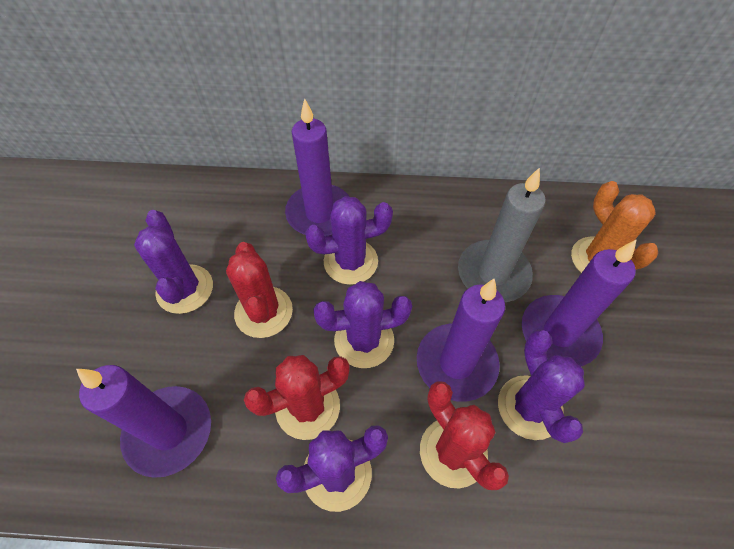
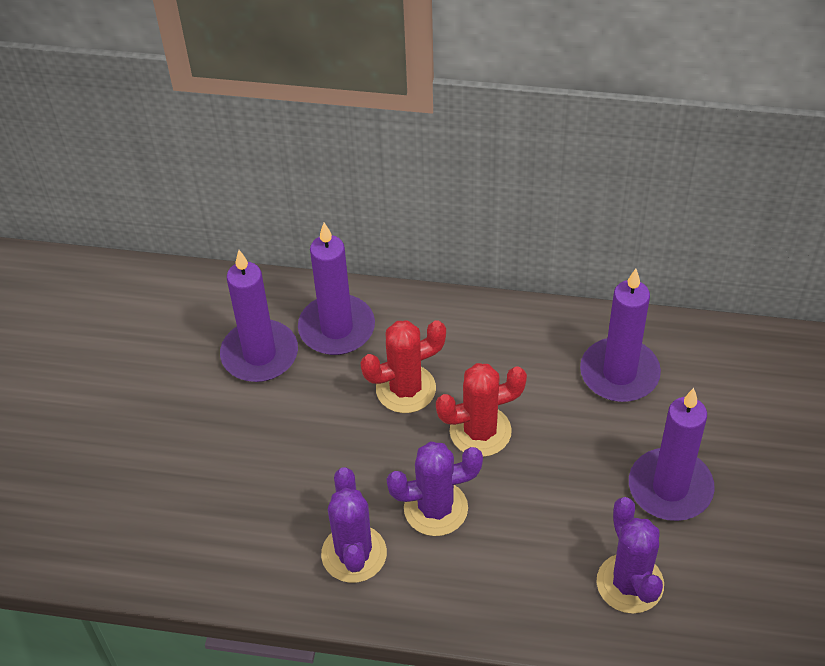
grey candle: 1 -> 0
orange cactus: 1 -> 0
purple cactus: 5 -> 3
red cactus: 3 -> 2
+--
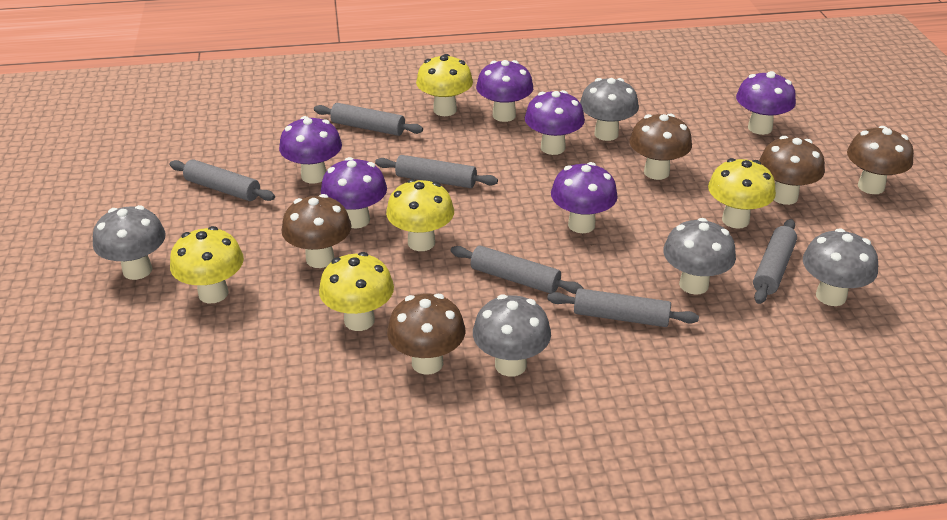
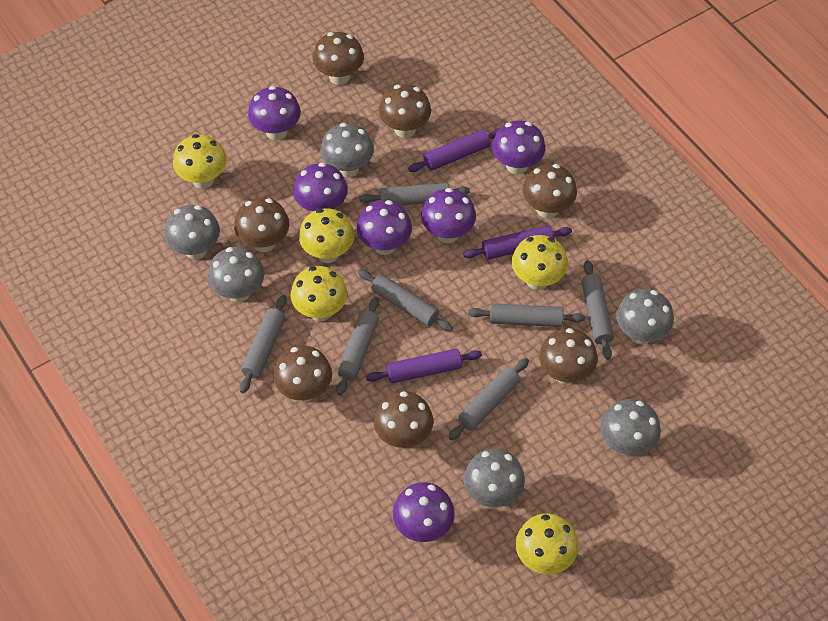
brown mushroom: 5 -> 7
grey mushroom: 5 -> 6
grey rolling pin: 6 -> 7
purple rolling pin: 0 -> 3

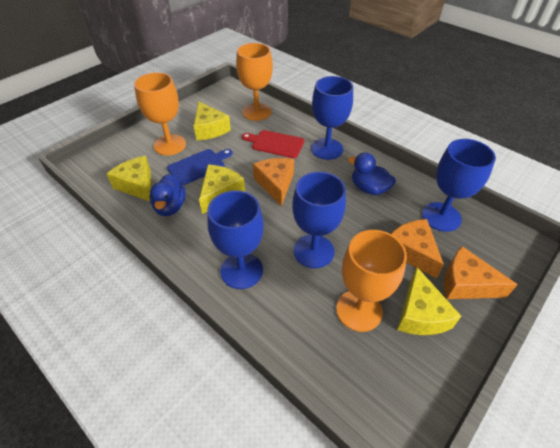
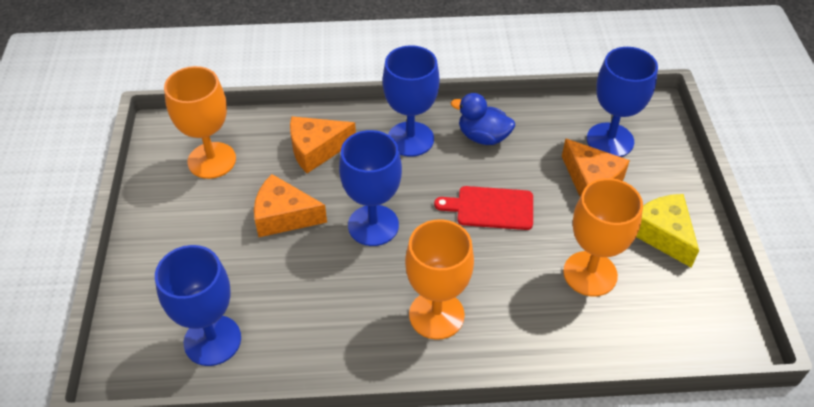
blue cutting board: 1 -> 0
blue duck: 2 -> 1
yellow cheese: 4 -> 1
+--
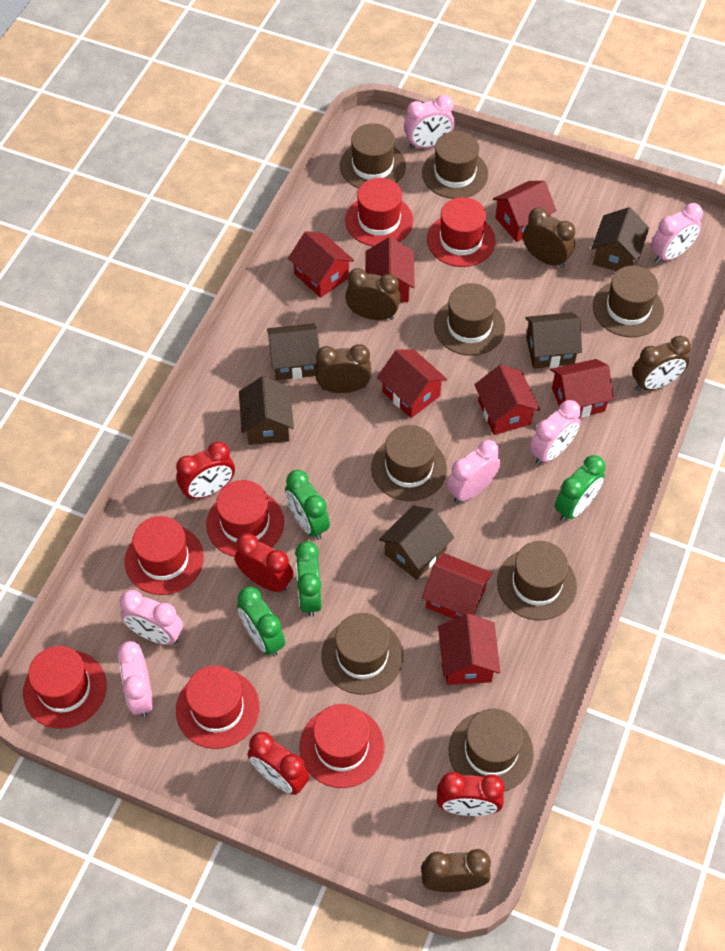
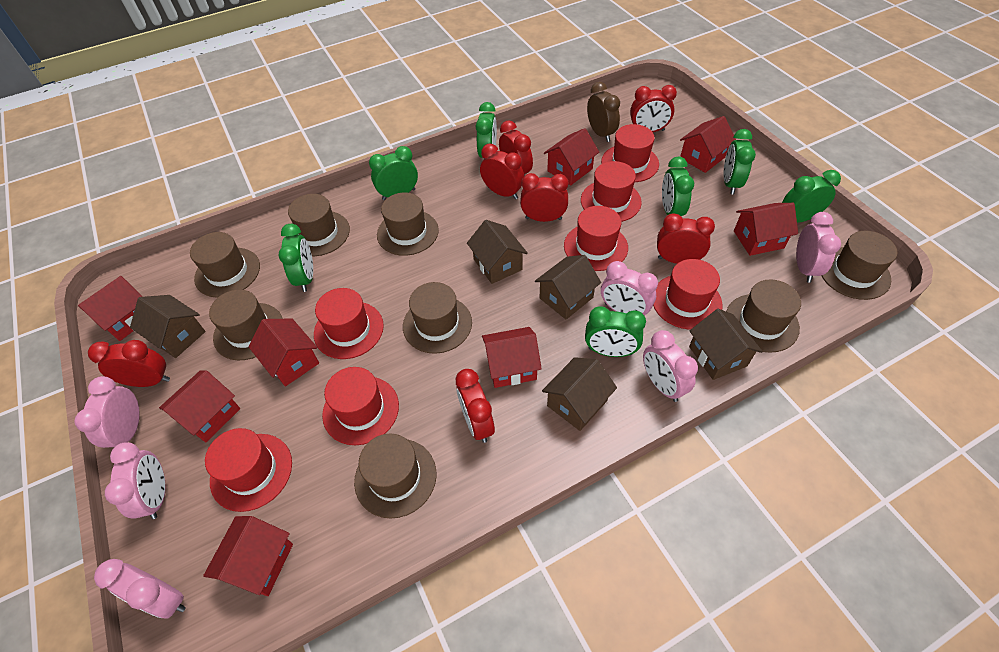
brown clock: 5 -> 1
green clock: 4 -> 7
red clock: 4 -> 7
+--
Problem:
Copy out the range of lines above starting at the line with "grey candle: 1 -> 0" and ending at the line with "red cactus: 3 -> 2", exactly and including both.

Answer box:
grey candle: 1 -> 0
orange cactus: 1 -> 0
purple cactus: 5 -> 3
red cactus: 3 -> 2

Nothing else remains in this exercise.